Version comparison data
------------------------------------------------

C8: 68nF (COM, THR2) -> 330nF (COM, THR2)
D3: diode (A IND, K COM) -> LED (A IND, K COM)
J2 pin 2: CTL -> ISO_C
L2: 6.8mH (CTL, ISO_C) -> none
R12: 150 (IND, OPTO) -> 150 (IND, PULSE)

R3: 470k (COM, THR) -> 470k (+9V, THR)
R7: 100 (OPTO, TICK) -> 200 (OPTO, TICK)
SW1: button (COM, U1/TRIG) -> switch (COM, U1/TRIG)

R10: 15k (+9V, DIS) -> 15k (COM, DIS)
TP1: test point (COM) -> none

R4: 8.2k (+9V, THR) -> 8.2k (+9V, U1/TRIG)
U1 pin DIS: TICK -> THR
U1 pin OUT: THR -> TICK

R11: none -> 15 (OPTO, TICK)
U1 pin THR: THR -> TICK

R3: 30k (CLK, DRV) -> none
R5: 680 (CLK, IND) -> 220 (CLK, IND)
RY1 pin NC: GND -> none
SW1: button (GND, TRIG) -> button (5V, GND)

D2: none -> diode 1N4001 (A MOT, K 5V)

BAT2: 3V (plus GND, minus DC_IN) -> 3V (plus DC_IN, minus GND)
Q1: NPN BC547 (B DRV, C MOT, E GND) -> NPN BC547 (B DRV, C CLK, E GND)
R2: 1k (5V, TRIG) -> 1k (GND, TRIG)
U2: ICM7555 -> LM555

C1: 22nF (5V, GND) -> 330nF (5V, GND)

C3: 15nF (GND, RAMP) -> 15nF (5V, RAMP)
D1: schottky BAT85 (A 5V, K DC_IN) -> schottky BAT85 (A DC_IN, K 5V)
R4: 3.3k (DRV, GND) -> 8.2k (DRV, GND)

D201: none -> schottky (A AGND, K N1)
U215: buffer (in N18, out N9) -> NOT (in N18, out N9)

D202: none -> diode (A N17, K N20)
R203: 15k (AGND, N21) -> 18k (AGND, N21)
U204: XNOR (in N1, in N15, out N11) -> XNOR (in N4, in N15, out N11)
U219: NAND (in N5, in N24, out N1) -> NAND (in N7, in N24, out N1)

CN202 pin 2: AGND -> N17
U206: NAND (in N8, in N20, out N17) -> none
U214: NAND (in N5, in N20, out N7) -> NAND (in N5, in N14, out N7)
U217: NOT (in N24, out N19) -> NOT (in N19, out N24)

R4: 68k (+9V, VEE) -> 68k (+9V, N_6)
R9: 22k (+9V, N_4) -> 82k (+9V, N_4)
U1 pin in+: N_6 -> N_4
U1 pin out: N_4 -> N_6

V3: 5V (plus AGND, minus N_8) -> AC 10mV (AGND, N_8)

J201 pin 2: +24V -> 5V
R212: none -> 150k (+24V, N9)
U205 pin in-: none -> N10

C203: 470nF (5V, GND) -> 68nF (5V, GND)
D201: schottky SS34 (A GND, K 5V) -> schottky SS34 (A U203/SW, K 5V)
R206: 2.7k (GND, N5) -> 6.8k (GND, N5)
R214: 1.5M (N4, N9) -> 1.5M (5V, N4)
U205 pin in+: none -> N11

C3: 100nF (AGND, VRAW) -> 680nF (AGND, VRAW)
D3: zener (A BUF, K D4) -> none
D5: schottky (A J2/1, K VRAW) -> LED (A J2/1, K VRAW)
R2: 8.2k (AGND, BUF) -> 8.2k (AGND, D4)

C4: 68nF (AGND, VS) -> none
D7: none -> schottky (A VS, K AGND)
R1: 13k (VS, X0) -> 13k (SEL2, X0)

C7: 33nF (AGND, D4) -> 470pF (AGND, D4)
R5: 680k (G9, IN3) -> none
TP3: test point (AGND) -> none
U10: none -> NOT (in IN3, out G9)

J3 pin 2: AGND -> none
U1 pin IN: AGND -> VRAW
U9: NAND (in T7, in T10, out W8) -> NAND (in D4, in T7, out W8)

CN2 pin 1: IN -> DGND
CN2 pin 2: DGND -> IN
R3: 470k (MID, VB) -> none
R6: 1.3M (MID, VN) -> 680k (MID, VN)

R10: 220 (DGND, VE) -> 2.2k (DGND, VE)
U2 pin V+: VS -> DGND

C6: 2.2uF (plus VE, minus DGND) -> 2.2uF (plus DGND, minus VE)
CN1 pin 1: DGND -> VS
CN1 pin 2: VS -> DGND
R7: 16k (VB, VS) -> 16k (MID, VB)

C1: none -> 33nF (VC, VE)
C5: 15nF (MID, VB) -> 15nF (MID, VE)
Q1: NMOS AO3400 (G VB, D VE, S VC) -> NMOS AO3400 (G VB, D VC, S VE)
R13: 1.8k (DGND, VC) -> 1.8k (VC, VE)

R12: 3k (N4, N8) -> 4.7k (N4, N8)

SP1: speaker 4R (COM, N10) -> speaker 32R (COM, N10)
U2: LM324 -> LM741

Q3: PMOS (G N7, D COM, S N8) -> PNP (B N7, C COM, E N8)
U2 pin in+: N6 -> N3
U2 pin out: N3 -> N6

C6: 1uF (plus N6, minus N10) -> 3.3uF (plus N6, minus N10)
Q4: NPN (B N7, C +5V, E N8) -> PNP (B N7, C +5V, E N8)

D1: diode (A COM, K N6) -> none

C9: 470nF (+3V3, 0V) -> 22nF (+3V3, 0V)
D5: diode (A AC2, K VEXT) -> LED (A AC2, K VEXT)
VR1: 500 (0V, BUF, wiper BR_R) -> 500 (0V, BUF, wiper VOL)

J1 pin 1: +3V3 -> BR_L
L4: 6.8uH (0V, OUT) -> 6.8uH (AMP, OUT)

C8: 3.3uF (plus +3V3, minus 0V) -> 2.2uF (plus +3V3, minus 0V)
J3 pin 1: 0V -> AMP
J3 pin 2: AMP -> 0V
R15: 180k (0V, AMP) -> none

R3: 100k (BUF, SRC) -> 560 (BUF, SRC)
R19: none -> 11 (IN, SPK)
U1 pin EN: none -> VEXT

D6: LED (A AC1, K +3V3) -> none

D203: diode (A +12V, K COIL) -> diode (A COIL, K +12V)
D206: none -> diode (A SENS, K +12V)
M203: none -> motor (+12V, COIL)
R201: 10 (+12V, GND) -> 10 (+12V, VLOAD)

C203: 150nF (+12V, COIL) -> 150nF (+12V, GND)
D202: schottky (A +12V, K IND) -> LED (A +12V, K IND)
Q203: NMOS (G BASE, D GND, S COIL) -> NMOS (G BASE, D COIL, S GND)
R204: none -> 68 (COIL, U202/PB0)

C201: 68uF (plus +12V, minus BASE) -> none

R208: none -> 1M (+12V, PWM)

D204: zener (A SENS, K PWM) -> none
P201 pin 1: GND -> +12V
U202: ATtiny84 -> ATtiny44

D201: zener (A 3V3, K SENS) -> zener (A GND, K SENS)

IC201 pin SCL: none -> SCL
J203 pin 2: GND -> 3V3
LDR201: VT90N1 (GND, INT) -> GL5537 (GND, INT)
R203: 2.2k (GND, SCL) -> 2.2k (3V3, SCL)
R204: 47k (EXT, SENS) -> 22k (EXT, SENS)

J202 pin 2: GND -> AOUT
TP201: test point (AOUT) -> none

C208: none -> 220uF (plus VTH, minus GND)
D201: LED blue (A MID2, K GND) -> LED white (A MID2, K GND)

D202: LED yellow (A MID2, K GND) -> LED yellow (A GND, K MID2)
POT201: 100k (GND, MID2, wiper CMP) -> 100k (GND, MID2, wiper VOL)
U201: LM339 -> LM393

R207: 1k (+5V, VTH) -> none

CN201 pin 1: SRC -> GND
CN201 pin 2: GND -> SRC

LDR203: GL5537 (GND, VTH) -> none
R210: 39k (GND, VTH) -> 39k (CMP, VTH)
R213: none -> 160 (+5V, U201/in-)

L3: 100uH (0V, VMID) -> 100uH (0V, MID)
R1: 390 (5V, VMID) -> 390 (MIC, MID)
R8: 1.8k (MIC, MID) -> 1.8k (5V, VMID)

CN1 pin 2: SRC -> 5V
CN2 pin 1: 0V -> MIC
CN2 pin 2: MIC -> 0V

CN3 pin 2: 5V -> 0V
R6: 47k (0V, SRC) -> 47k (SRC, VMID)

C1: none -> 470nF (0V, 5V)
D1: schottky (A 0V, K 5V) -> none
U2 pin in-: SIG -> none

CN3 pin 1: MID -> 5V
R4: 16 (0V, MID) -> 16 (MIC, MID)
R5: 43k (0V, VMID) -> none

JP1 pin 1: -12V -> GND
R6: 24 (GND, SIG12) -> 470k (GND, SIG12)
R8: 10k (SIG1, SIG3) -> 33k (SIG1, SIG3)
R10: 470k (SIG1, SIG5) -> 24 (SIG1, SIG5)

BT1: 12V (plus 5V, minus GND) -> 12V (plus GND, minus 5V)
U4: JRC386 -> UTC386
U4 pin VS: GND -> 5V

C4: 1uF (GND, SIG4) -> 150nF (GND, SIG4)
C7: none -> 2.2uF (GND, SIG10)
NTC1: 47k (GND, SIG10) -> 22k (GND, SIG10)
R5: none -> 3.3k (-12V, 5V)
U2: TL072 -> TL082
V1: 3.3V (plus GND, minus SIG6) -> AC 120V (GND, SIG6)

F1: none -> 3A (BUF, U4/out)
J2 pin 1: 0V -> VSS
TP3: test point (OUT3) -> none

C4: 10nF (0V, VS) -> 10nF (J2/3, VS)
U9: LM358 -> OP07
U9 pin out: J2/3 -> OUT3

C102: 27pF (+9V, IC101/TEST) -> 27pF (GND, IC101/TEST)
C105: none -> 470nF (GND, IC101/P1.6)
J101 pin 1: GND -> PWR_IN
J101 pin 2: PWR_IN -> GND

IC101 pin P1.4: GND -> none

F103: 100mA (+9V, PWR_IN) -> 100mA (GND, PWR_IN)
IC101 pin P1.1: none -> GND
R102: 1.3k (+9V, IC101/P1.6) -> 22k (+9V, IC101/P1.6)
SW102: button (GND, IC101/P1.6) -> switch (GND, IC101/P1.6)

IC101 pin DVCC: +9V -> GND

------------------------------------------------

Problem
Every line above that holds the string "VEXT" should be copied out.

Result
D5: diode (A AC2, K VEXT) -> LED (A AC2, K VEXT)
U1 pin EN: none -> VEXT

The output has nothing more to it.